WHAT YOU HAVE TO DO.
How many of the lines below contain the string "grace", with case counting? Give only the number.

--- PROVIDED MATERIAL ---

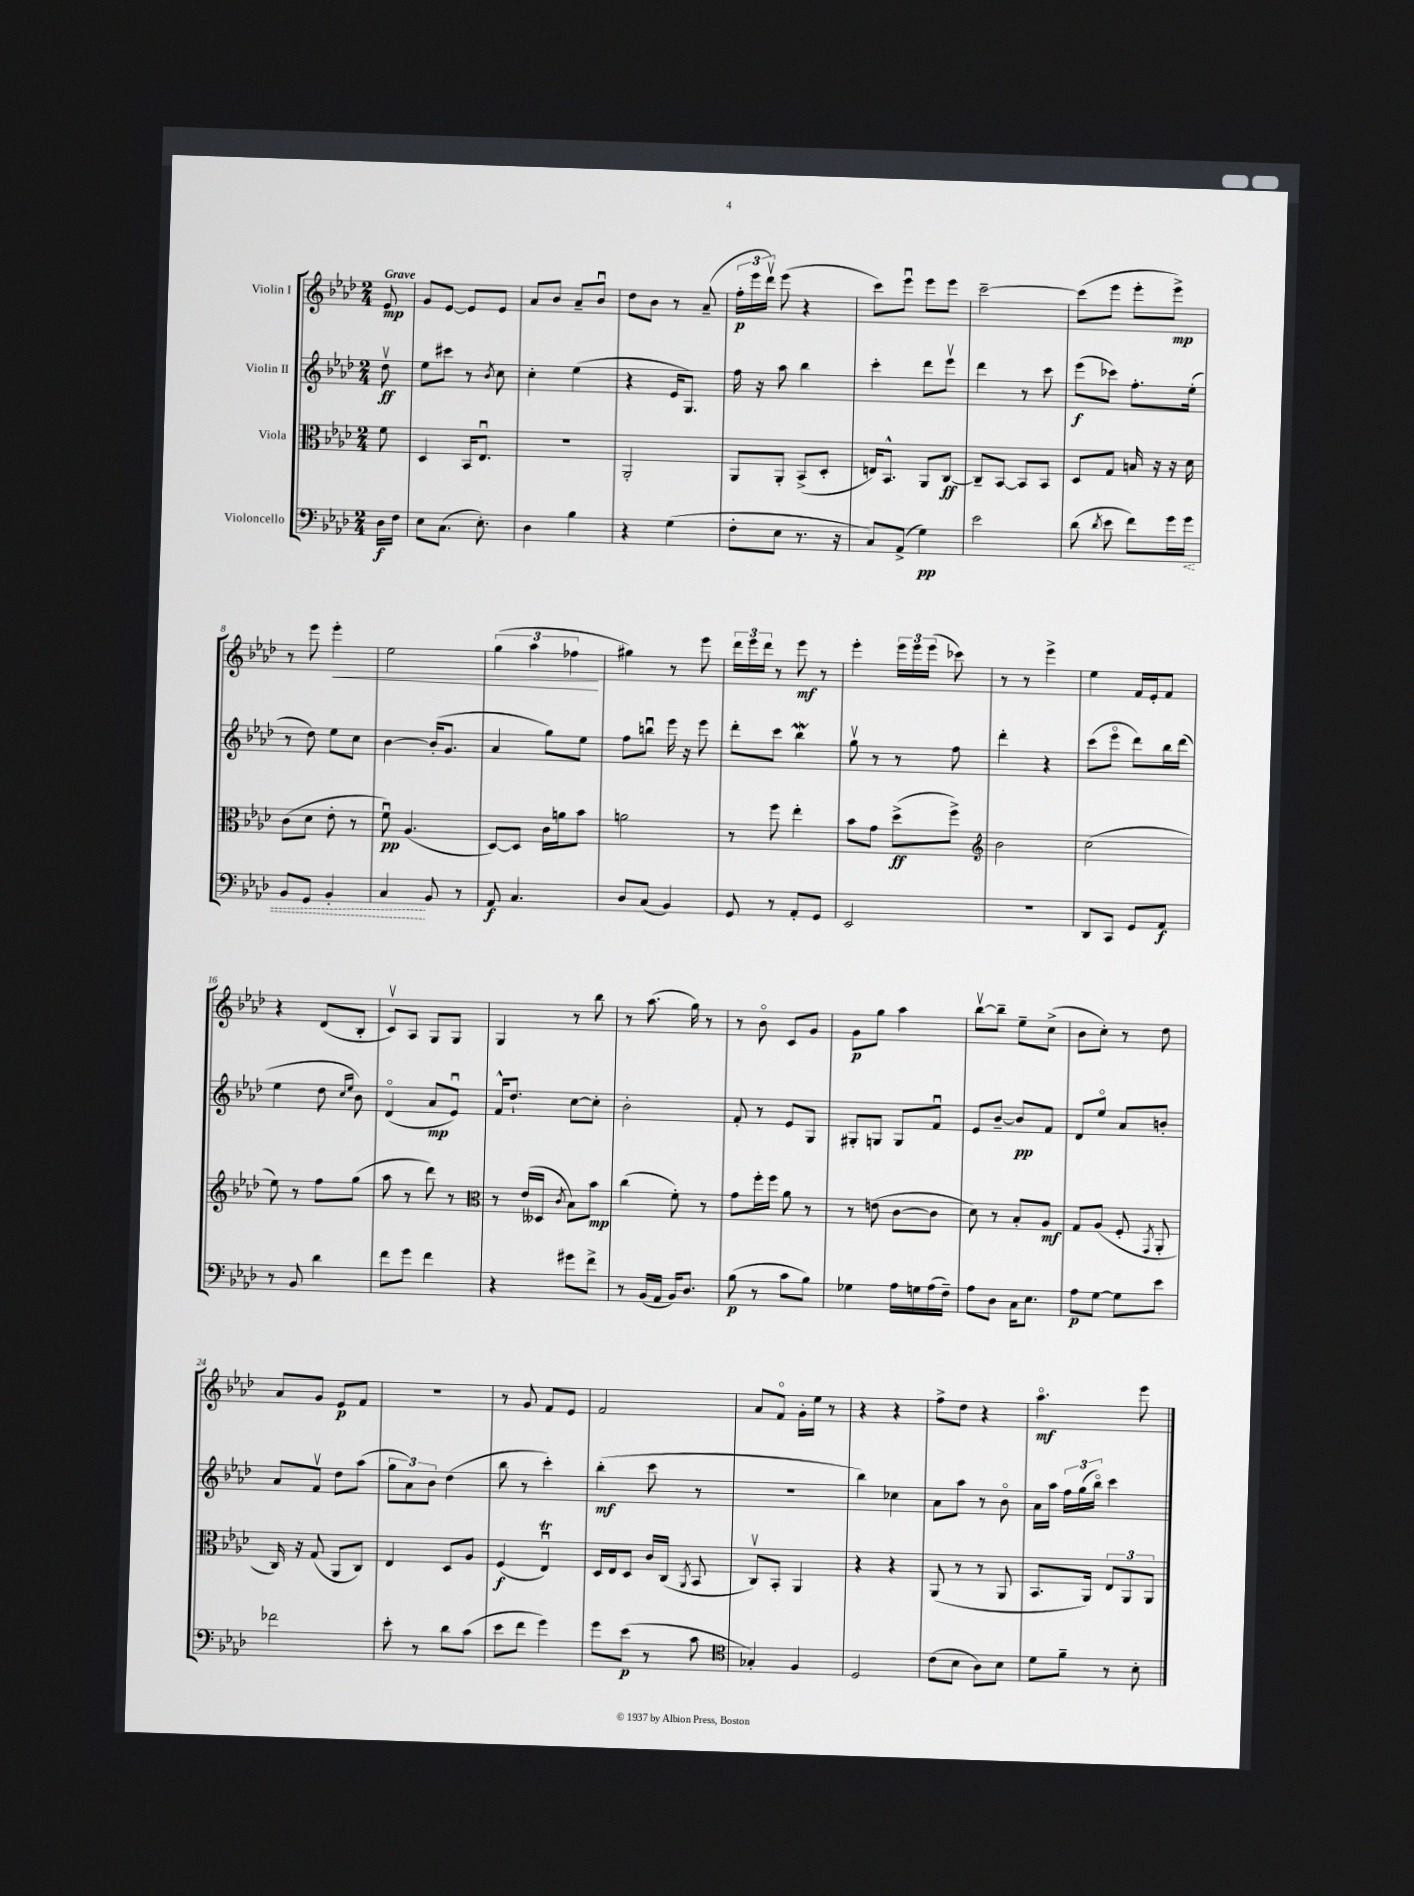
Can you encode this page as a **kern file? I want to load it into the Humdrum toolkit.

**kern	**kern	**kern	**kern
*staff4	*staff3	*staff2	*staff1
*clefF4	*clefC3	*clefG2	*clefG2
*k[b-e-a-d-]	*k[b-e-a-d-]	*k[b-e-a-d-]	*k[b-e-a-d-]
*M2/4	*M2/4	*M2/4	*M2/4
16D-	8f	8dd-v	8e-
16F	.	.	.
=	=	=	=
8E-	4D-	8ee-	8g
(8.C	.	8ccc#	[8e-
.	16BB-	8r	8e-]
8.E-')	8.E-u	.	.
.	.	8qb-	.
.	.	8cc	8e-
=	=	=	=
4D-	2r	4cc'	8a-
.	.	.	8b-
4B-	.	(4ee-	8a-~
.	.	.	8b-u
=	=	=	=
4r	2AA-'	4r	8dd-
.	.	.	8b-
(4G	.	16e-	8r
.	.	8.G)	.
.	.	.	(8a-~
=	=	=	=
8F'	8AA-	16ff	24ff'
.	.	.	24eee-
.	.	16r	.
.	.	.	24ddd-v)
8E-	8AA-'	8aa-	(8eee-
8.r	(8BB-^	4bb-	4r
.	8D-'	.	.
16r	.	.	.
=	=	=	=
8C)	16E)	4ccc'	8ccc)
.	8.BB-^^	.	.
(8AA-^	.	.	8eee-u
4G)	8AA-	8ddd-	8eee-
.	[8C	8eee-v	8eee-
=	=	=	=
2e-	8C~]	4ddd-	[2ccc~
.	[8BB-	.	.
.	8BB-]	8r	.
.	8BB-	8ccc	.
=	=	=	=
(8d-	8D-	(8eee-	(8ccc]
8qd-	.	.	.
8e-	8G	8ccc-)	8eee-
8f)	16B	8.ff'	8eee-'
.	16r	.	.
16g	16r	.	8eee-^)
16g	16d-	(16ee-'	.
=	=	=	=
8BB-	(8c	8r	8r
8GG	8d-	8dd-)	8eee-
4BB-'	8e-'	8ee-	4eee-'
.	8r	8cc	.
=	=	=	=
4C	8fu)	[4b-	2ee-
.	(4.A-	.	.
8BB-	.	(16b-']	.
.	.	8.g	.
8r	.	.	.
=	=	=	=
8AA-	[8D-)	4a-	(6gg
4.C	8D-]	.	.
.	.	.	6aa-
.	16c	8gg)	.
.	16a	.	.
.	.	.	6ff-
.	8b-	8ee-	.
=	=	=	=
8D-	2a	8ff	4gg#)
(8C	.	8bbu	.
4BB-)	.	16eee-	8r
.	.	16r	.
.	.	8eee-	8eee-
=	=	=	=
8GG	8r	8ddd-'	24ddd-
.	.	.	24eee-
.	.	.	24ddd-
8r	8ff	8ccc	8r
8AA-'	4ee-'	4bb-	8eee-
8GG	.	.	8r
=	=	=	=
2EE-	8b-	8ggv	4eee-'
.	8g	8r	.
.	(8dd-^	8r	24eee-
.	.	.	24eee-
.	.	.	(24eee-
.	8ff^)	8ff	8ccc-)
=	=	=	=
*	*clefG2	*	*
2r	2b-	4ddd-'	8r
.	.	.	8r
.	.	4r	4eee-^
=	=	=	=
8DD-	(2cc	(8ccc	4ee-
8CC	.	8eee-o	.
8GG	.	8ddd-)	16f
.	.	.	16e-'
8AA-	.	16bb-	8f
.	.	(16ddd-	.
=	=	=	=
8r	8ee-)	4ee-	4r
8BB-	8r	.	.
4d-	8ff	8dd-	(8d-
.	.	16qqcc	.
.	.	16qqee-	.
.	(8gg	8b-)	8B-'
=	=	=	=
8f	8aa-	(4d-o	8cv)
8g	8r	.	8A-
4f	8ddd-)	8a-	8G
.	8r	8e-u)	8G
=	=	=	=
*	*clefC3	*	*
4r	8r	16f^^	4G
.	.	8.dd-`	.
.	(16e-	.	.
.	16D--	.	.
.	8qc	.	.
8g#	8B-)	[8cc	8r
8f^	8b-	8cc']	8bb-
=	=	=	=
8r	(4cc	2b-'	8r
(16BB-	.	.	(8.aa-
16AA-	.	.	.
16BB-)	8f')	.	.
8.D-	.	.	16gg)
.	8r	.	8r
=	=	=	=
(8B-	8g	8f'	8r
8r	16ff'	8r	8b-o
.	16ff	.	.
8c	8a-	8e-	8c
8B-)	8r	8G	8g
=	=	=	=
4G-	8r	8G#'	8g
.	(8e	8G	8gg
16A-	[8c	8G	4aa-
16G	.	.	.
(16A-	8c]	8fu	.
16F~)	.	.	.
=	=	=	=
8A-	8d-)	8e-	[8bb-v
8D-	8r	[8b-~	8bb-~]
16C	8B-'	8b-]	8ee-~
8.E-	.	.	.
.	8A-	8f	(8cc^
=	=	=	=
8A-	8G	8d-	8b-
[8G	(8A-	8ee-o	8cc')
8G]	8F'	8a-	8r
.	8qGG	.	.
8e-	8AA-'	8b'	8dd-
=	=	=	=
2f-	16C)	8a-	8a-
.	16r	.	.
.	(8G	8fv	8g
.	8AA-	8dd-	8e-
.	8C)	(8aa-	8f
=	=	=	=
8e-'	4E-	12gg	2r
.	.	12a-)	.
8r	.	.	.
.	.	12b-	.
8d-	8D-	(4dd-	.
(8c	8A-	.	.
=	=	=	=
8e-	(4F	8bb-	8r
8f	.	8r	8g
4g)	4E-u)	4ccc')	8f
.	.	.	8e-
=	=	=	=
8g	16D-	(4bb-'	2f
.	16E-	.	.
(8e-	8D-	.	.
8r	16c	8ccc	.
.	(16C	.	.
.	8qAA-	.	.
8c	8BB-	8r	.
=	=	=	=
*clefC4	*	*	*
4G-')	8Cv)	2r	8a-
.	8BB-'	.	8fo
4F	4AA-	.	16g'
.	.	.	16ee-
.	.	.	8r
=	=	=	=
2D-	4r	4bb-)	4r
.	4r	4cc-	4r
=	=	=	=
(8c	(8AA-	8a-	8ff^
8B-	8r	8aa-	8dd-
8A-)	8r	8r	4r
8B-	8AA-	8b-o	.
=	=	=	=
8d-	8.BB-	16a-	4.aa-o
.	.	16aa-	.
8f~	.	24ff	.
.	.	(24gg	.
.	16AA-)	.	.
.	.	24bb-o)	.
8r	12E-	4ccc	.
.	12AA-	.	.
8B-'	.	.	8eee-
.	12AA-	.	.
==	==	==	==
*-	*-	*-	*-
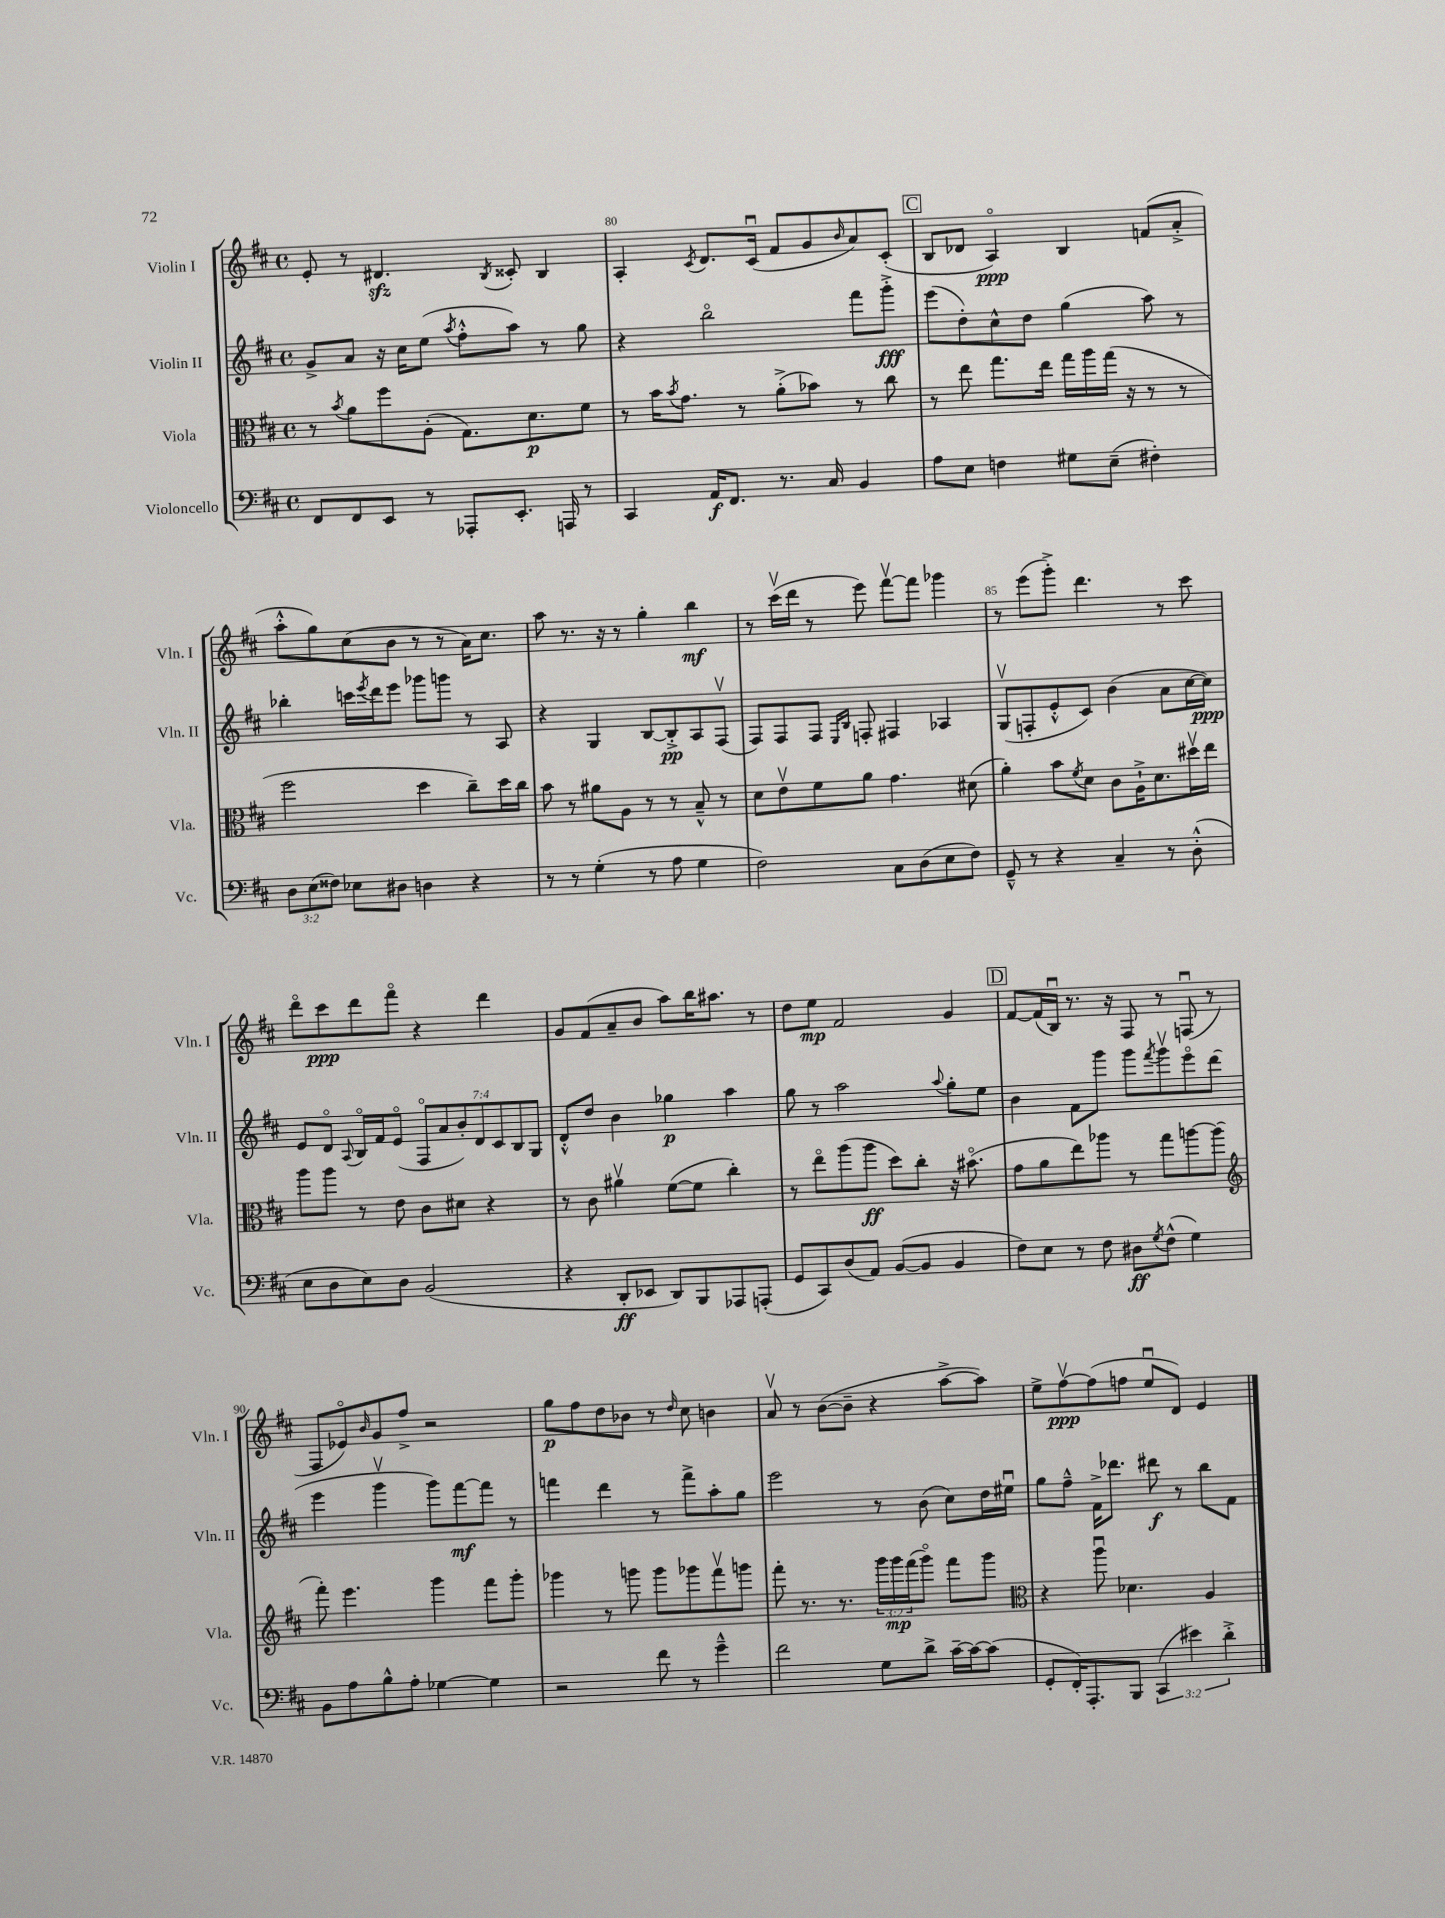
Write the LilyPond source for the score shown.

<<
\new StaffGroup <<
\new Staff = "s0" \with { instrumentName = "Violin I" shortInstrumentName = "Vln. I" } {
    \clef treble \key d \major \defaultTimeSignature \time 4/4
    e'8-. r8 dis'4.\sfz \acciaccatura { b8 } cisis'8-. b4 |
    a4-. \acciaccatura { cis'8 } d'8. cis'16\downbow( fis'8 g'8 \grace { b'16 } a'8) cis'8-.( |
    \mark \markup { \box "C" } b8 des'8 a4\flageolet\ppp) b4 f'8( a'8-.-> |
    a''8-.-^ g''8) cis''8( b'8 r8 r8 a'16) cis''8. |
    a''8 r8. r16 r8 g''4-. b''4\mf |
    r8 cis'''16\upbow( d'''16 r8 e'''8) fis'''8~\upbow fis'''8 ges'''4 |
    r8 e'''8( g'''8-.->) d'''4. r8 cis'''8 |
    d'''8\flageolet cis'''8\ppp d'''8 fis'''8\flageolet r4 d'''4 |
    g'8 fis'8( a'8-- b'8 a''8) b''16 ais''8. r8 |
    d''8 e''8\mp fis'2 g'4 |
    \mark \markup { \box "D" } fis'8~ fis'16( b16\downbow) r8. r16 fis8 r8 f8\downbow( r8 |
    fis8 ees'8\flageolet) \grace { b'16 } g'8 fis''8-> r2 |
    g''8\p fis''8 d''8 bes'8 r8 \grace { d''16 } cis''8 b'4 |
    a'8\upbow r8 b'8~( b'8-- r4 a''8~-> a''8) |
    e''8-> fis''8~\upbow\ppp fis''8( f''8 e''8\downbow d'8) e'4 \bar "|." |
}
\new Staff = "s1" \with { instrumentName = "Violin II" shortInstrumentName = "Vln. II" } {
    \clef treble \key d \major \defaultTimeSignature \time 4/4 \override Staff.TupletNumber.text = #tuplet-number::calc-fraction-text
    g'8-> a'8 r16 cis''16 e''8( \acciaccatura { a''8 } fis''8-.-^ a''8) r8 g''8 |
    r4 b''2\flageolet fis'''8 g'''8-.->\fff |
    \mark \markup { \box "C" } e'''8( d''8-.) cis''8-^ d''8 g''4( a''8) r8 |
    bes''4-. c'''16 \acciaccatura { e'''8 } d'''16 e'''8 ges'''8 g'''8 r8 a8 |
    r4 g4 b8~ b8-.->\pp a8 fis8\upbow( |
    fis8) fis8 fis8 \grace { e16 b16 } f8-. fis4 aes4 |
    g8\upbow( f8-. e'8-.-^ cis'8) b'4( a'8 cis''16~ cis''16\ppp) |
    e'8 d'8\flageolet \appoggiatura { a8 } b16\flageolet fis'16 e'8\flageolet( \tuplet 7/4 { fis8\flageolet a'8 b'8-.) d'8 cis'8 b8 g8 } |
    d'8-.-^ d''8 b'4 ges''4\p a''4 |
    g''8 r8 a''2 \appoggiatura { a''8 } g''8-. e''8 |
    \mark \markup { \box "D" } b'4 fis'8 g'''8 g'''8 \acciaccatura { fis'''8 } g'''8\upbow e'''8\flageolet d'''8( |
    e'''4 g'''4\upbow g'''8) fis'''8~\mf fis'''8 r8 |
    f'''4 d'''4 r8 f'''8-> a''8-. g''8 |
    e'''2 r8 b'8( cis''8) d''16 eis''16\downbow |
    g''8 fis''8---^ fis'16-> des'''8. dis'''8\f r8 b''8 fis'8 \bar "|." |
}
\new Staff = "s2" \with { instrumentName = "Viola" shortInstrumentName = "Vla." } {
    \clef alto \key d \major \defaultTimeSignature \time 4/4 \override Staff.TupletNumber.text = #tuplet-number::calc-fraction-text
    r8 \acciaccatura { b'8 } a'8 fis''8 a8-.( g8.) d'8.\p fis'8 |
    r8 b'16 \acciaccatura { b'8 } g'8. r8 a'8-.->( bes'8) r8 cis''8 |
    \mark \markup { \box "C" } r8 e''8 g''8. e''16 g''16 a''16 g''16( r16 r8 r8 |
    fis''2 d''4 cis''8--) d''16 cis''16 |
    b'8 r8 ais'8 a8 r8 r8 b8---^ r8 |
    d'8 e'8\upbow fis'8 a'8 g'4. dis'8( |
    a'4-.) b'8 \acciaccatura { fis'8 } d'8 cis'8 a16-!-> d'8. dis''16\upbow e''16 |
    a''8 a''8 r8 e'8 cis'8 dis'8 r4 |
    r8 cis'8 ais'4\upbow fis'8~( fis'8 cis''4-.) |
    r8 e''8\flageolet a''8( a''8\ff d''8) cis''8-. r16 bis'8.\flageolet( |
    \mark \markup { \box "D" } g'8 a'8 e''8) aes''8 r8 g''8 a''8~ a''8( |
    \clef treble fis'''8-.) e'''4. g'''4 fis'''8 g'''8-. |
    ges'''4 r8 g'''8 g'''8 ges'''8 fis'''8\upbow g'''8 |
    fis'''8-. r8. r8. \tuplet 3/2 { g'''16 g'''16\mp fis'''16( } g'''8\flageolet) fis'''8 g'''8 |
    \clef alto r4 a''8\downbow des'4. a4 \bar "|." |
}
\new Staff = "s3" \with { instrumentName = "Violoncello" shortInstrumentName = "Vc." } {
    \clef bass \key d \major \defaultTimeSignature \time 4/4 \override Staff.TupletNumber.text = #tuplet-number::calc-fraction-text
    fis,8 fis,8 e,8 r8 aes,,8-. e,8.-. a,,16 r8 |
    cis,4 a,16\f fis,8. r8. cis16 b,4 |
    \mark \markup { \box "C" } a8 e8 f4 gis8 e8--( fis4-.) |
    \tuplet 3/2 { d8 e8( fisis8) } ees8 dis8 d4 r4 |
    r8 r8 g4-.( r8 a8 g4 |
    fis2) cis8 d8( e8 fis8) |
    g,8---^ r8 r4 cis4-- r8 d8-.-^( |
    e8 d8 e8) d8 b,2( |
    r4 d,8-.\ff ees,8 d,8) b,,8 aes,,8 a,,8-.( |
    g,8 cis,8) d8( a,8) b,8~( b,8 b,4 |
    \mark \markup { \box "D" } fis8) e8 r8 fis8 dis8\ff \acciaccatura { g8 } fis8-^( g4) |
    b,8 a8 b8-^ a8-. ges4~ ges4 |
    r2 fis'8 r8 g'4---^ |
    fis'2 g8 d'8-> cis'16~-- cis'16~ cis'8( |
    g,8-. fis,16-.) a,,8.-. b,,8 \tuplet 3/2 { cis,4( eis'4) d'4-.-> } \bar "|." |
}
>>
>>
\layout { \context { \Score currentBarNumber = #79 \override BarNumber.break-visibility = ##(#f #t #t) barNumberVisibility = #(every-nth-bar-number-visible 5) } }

---

SOLVED PROBLEM.
4